■ **Data shown**:
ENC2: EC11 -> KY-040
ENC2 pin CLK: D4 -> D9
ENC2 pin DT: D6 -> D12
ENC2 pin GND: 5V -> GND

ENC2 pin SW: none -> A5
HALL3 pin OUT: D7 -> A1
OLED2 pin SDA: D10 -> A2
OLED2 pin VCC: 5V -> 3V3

...

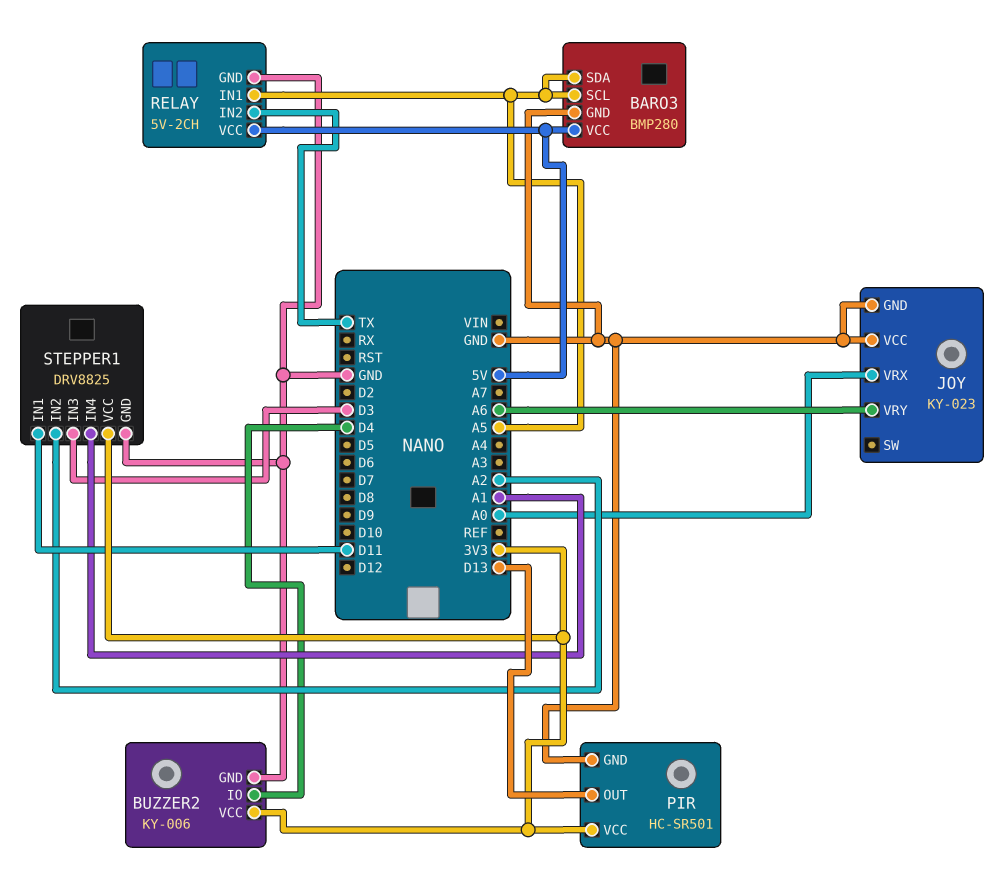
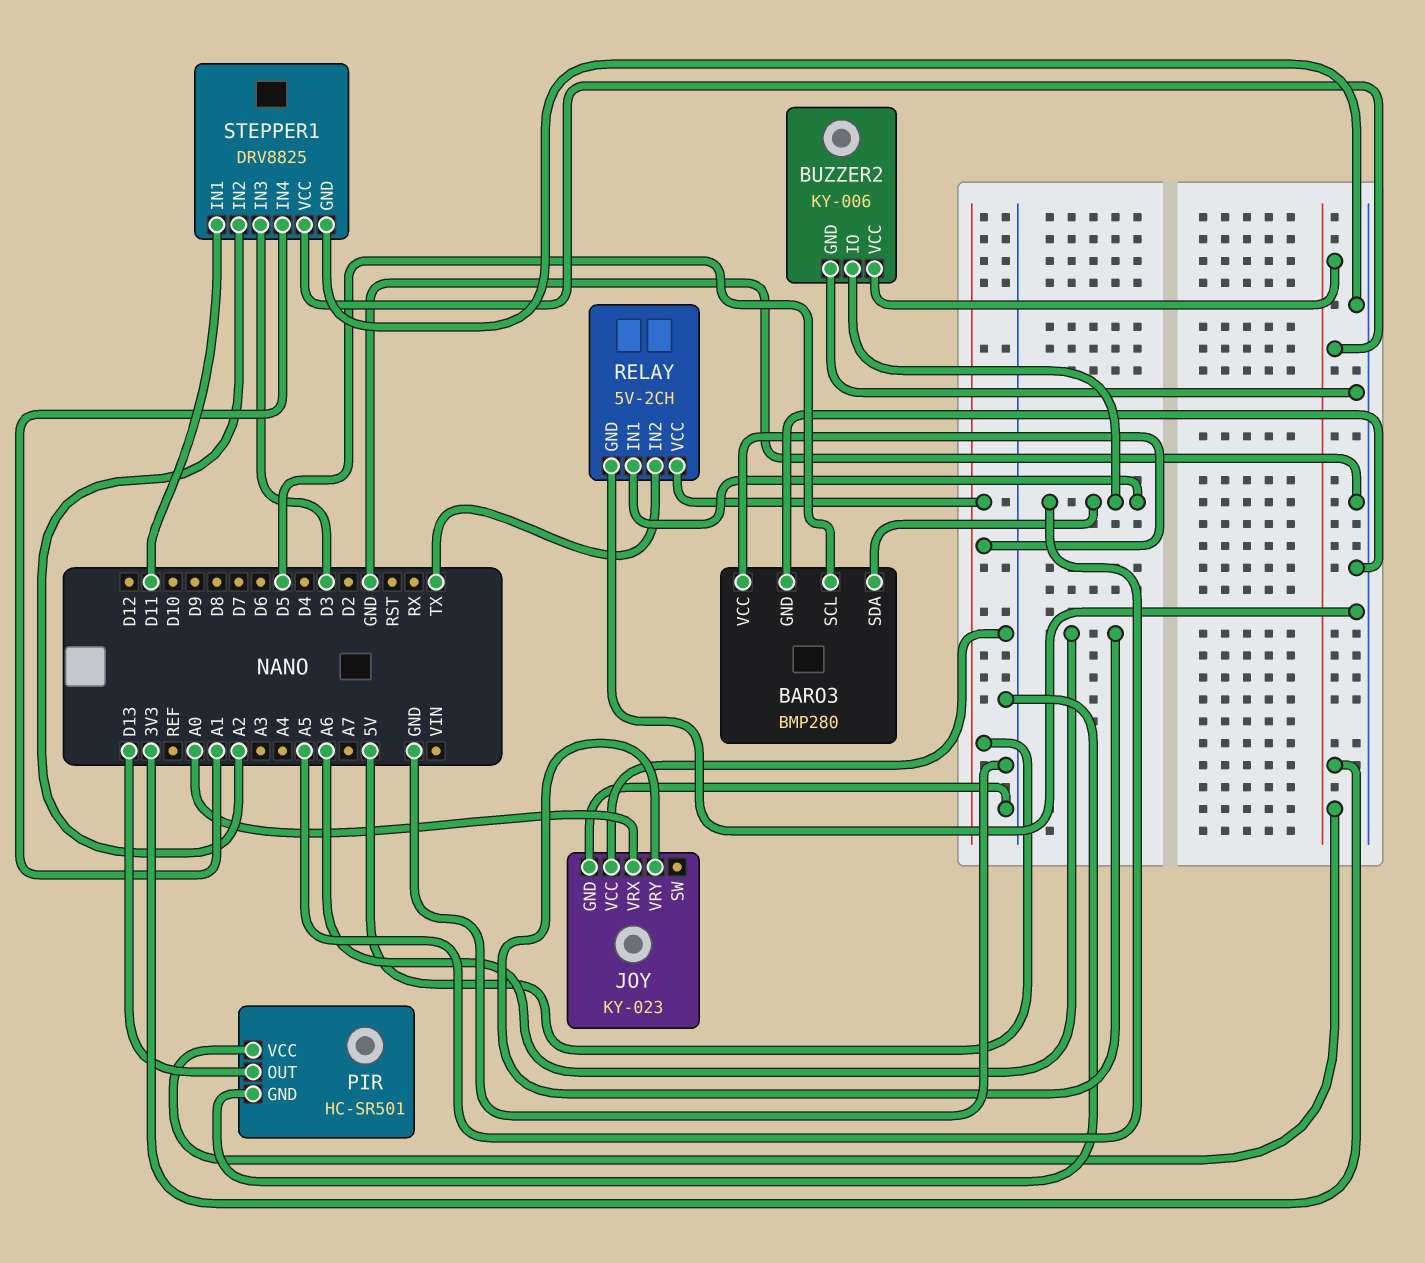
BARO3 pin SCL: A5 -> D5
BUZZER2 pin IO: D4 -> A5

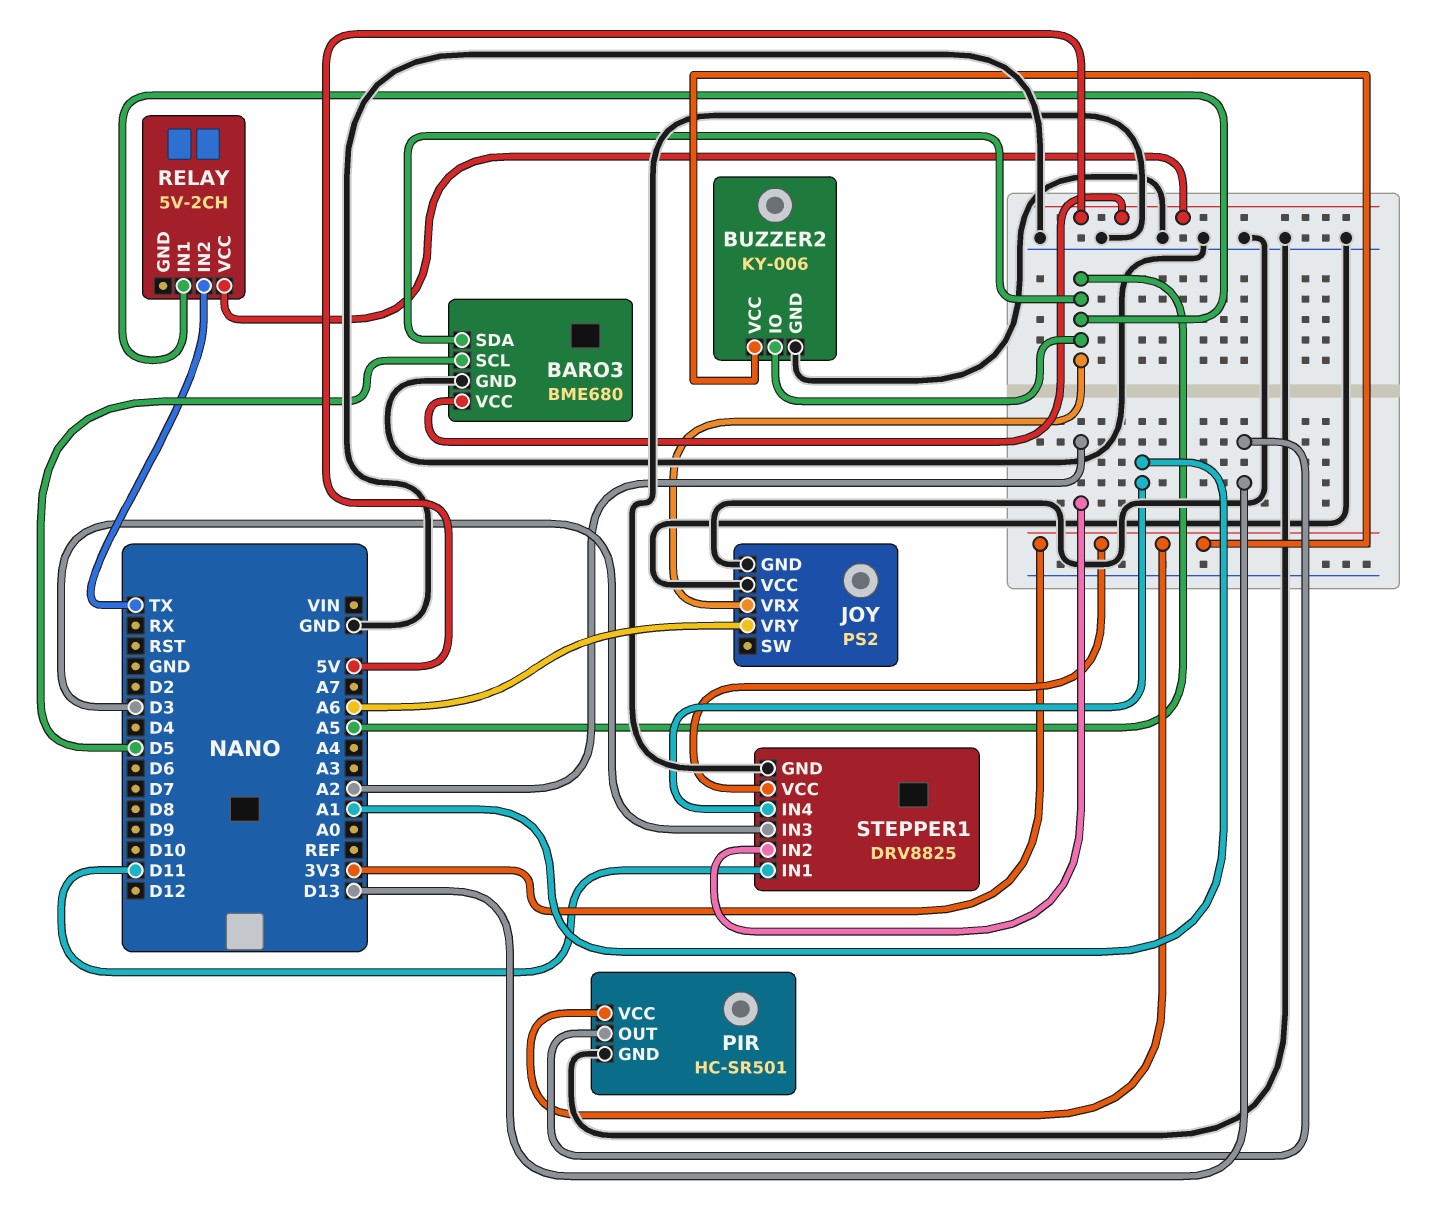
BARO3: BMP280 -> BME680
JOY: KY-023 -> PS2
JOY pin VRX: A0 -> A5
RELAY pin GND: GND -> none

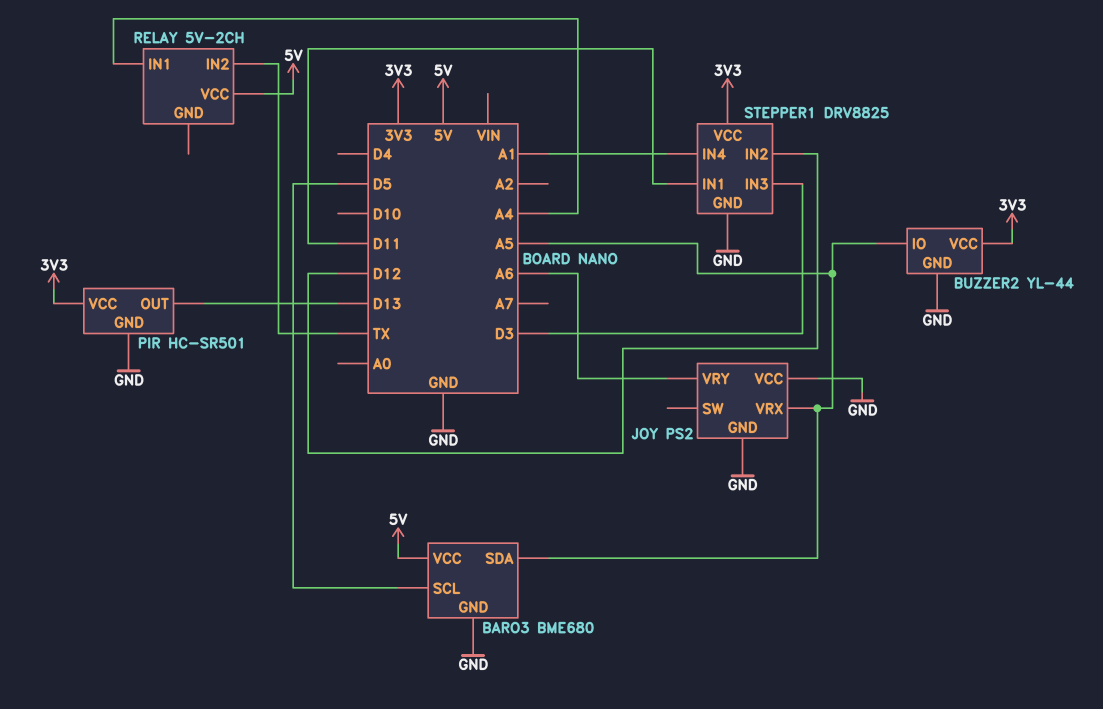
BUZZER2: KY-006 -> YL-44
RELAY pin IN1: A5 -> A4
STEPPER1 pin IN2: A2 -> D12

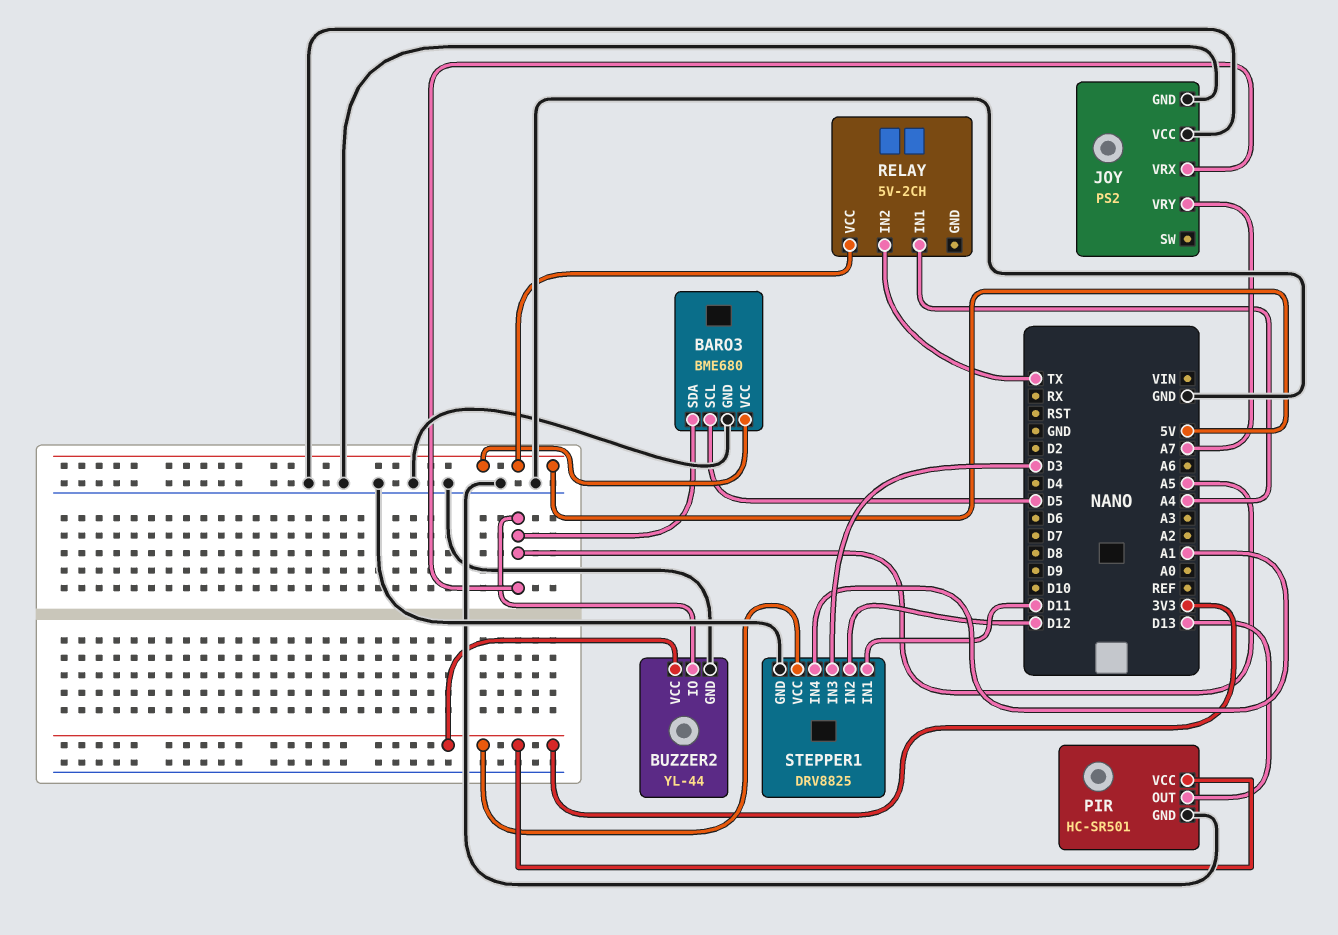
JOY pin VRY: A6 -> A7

■ **Exercise prompt**: In the listing above, the required lines run from the line with "RELAY pin GND: GND -> none" through the line with "JOY pin VRY: A6 -> A7". Output exactly those lines, omitting pictures.

■ **Your response**:
RELAY pin GND: GND -> none

BUZZER2: KY-006 -> YL-44
RELAY pin IN1: A5 -> A4
STEPPER1 pin IN2: A2 -> D12

JOY pin VRY: A6 -> A7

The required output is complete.